Required action — A precise reproduction of every record below is needed, minus the pictures.

Saved entries:
________________

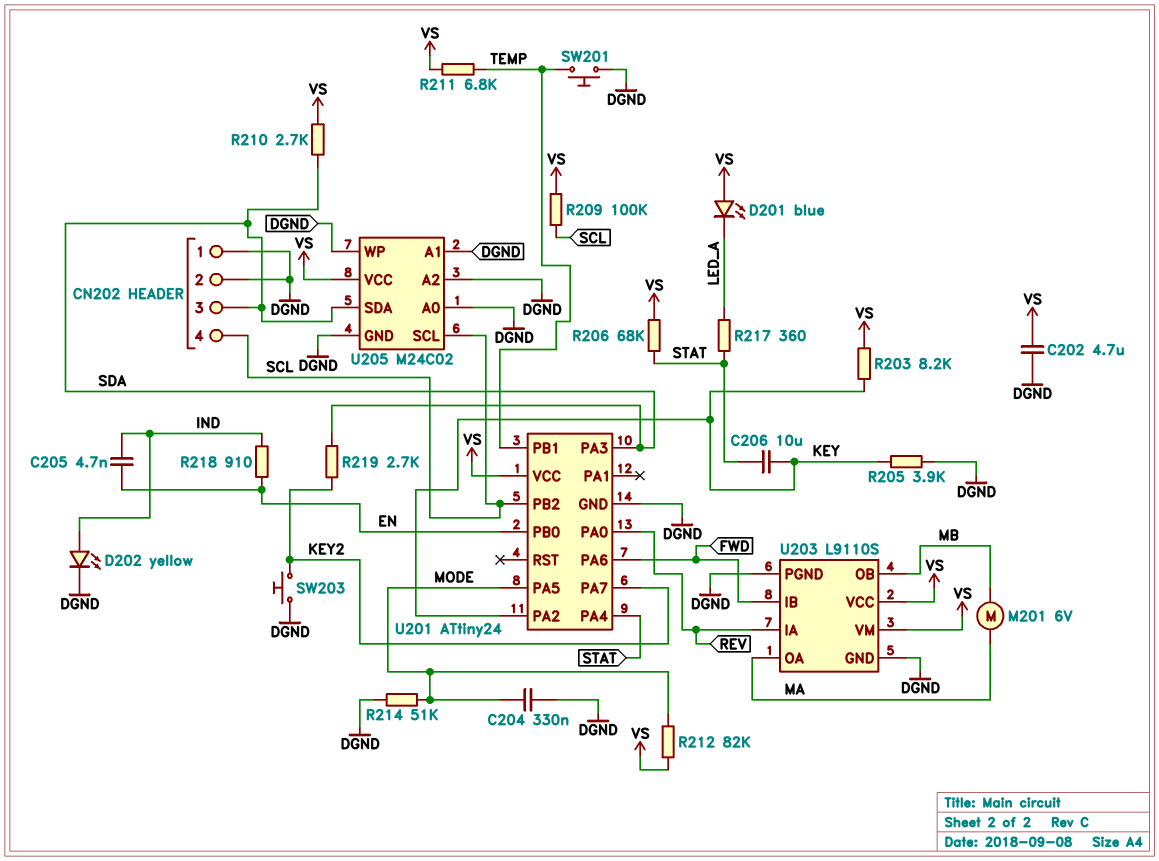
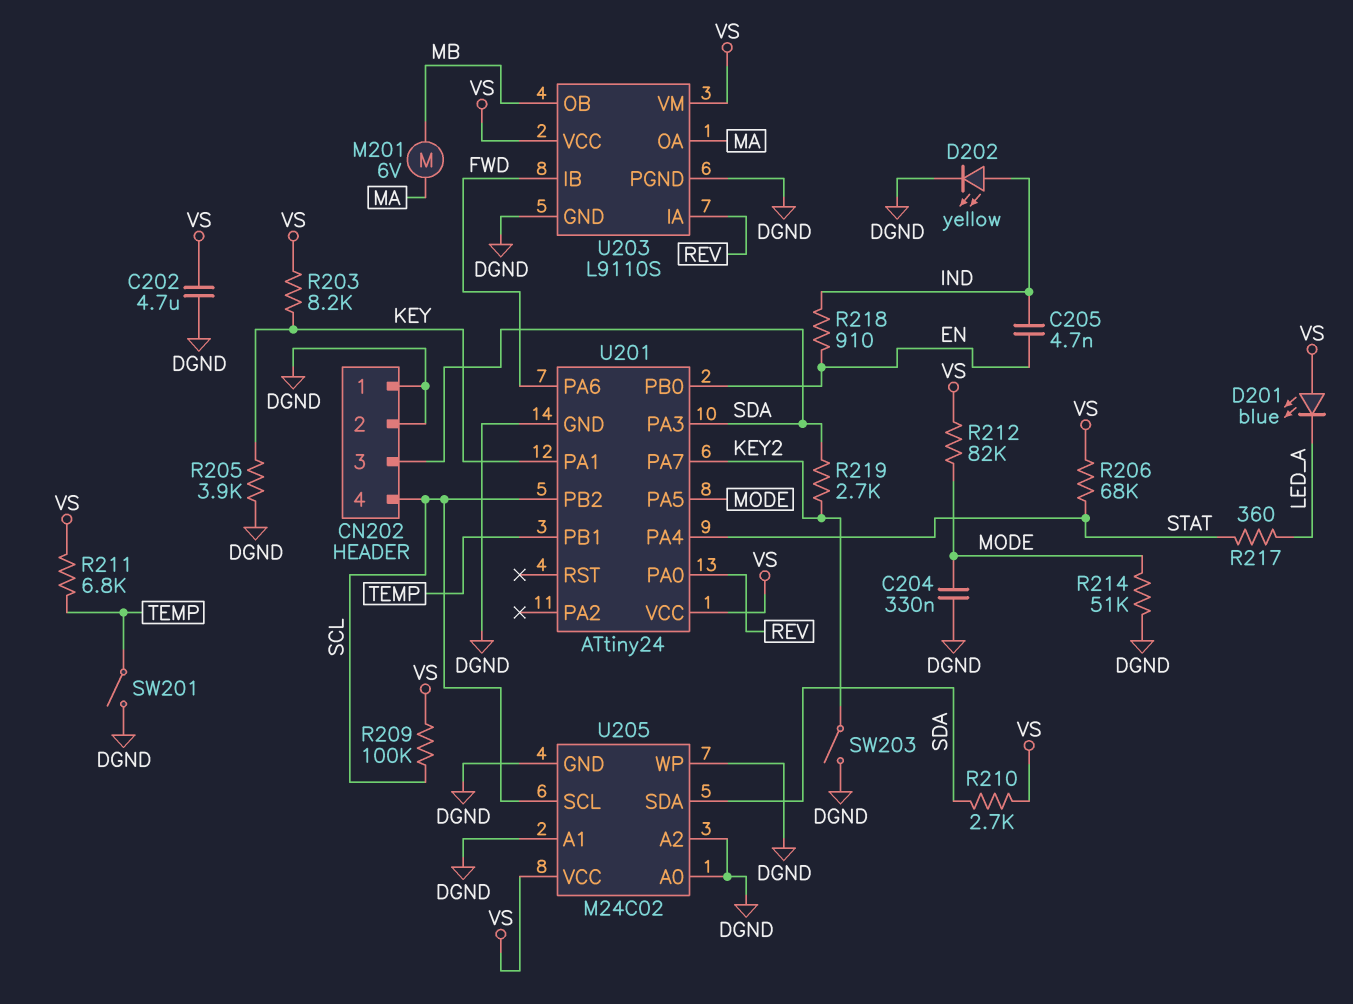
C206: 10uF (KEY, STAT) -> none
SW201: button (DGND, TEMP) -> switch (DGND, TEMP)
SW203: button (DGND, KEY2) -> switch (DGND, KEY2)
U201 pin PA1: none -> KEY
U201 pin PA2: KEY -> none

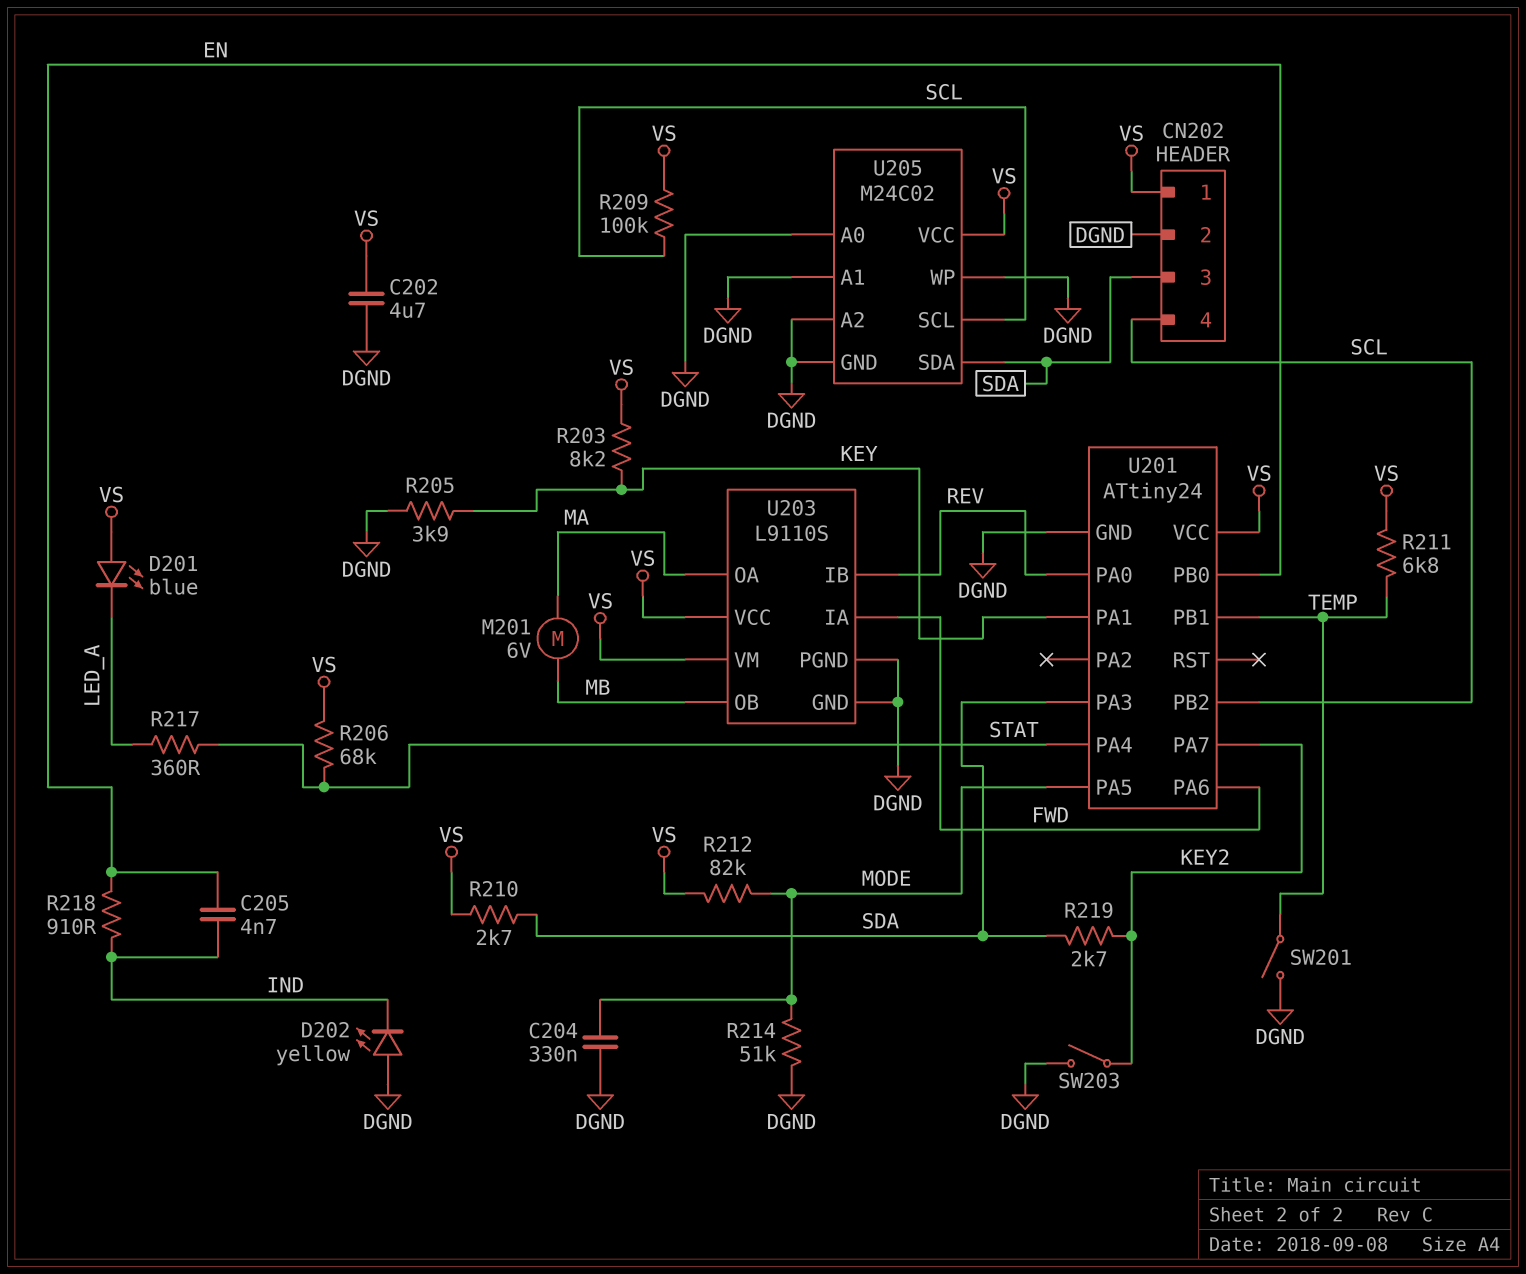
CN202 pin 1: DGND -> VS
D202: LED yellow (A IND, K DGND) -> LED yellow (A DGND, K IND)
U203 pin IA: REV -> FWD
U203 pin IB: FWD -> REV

________________

Response to this exercise —
C206: 10uF (KEY, STAT) -> none
SW201: button (DGND, TEMP) -> switch (DGND, TEMP)
SW203: button (DGND, KEY2) -> switch (DGND, KEY2)
U201 pin PA1: none -> KEY
U201 pin PA2: KEY -> none

CN202 pin 1: DGND -> VS
D202: LED yellow (A IND, K DGND) -> LED yellow (A DGND, K IND)
U203 pin IA: REV -> FWD
U203 pin IB: FWD -> REV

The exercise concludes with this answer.